# [TASK]
Where in the records does the word "pink" appear? Copy each line that holds it.

# [DATA FOR THIS TASK]
++++++++++
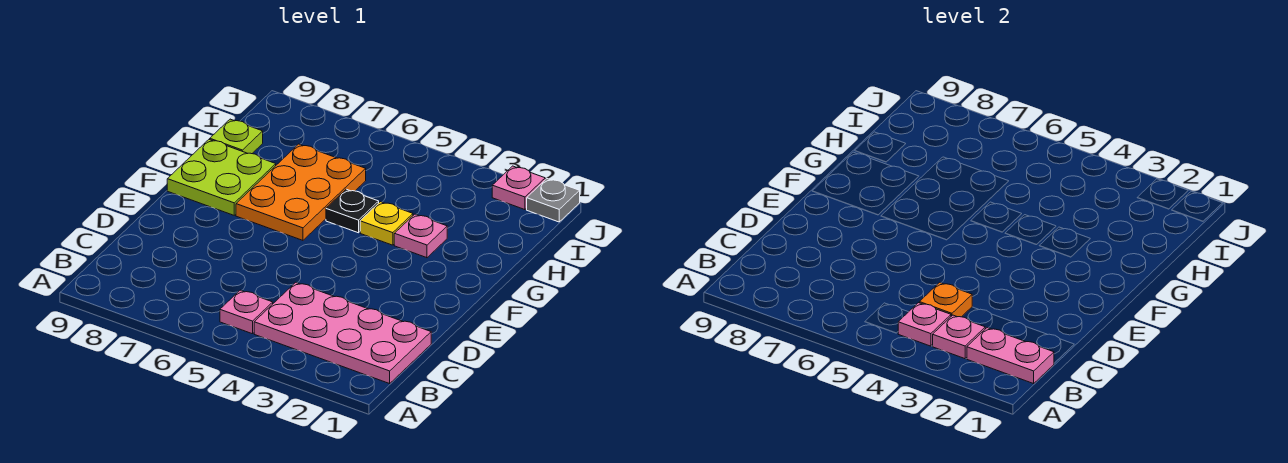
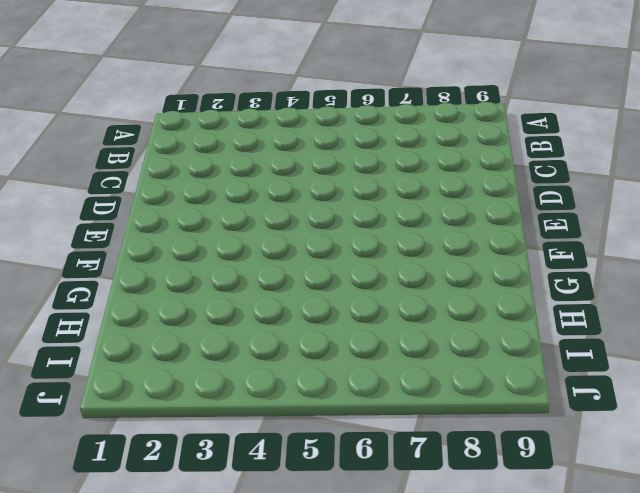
none -> pink plate B1:C4 level 1
none -> pink plate B5 level 1
none -> orange plate F6:H7 level 1

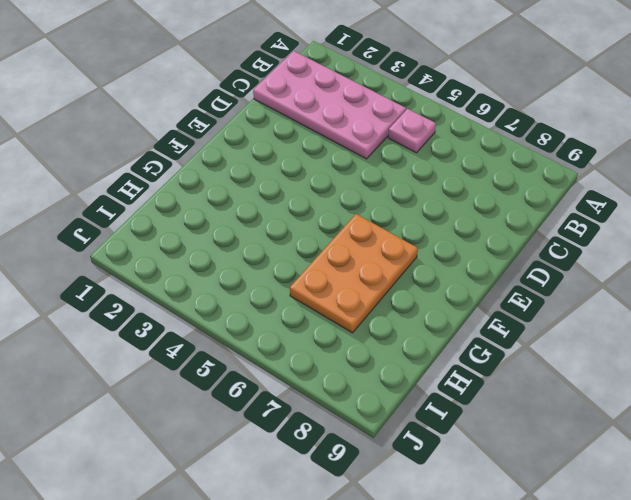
none -> lime plate F8:G9 level 1
none -> pink plate G3 level 1
none -> yellow plate G4 level 1

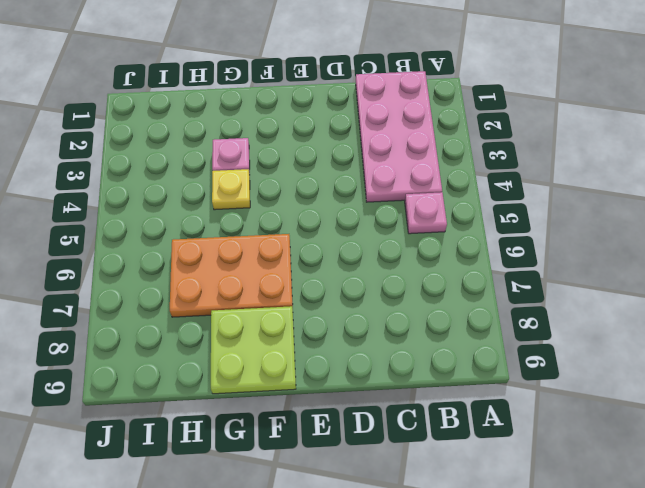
none -> black plate G5 level 1
none -> lime plate H9 level 1
none -> grey plate J1 level 1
++++++++++
# [SOLUTION TO THIS PROBLEM]
none -> pink plate B1:C4 level 1
none -> pink plate B5 level 1
none -> pink plate G3 level 1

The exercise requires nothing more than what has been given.